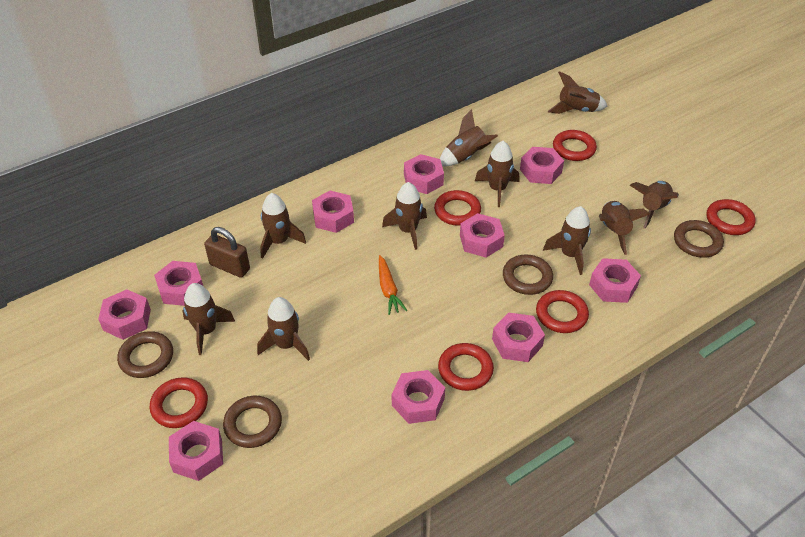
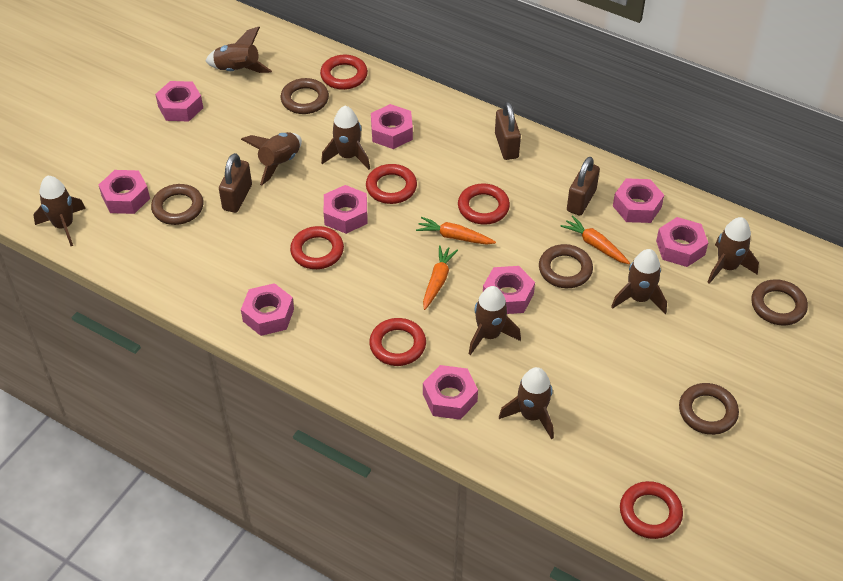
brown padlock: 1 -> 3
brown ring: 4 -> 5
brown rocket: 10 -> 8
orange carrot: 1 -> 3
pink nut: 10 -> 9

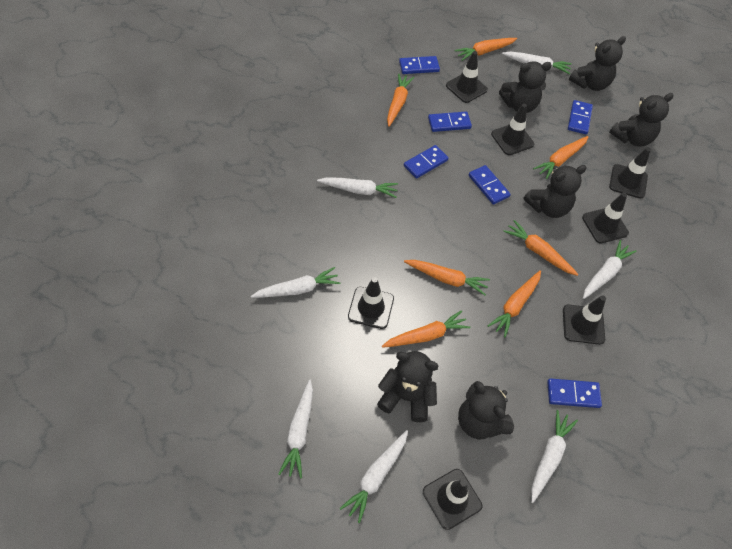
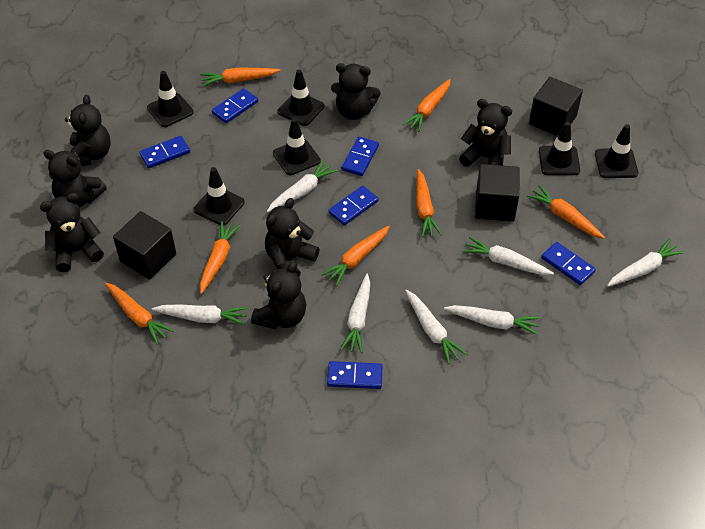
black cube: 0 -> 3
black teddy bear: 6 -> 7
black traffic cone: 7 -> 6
——
### ACTIVITY:
Going from the line with "brown ring: 4 -> 5" to the last line of the listing, write out each line exactly and nothing else. Leave out all pictures.

### THE ANSWER:
brown ring: 4 -> 5
brown rocket: 10 -> 8
orange carrot: 1 -> 3
pink nut: 10 -> 9

black cube: 0 -> 3
black teddy bear: 6 -> 7
black traffic cone: 7 -> 6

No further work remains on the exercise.